(Collected data entries)
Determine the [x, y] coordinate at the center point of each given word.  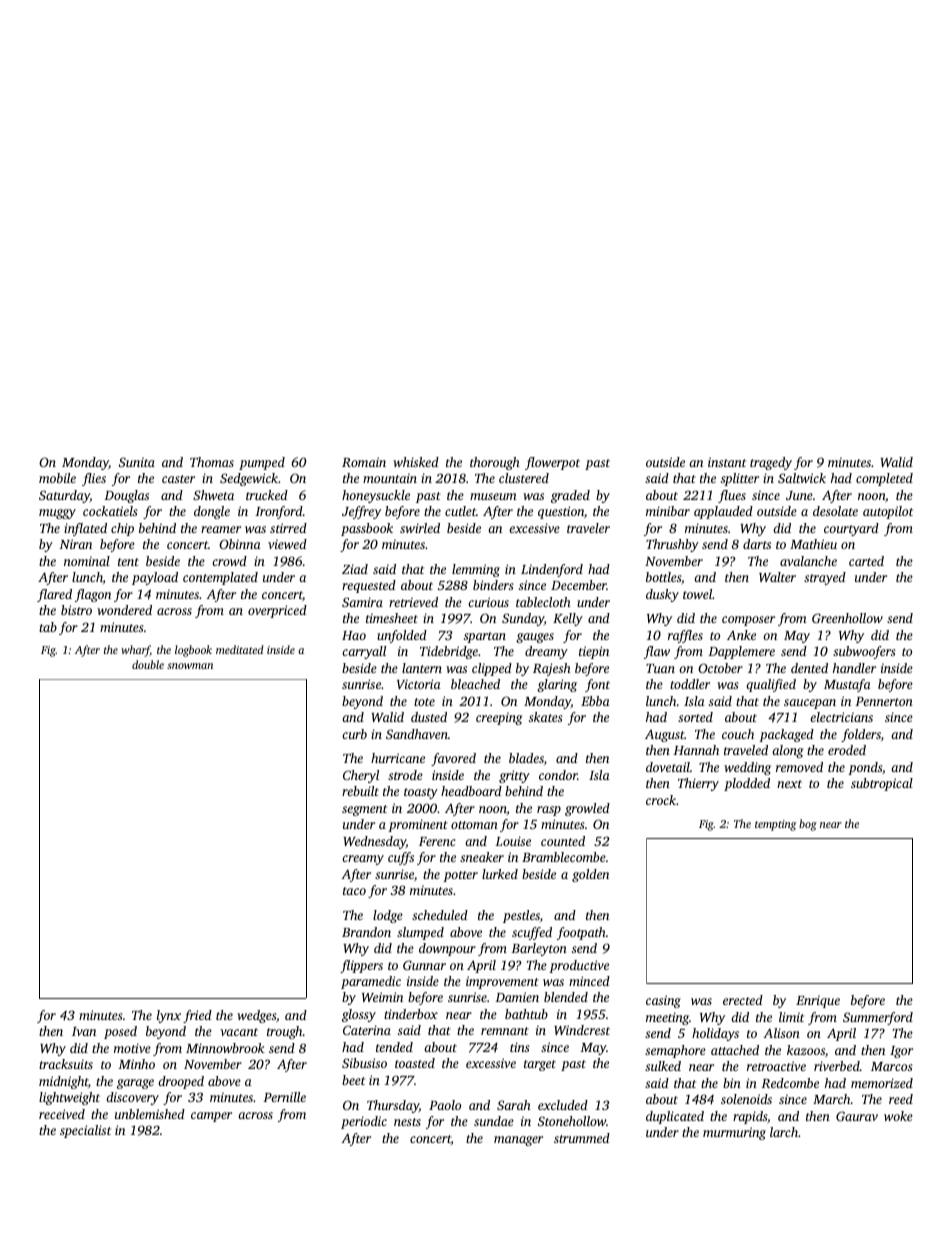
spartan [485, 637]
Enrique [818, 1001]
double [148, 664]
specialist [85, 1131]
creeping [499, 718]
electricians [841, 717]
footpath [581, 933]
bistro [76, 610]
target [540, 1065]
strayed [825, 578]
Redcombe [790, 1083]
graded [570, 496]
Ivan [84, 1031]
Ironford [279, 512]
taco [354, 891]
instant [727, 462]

WHAT YOU ARE ASKED TO DO ▸ Please format each line of the material above as a Markdown table with the columns Row and Line, numbering the rows and skipping any blank lines. Leave the pictures out of your answer.

EXERCISE RESULT ▸
| Row | Line |
|---|---|
| 1 | Determine the [x, y] coordinate at the center point of each given word.   |
| 2 | spartan [485, 637] |
| 3 | Enrique [818, 1001] |
| 4 | double [148, 664] |
| 5 | specialist [85, 1131] |
| 6 | creeping [499, 718] |
| 7 | electricians [841, 717] |
| 8 | footpath [581, 933] |
| 9 | bistro [76, 610] |
| 10 | target [540, 1065] |
| 11 | strayed [825, 578] |
| 12 | Redcombe [790, 1083] |
| 13 | graded [570, 496] |
| 14 | Ivan [84, 1031] |
| 15 | Ironford [279, 512] |
| 16 | taco [354, 891] |
| 17 | instant [727, 462] |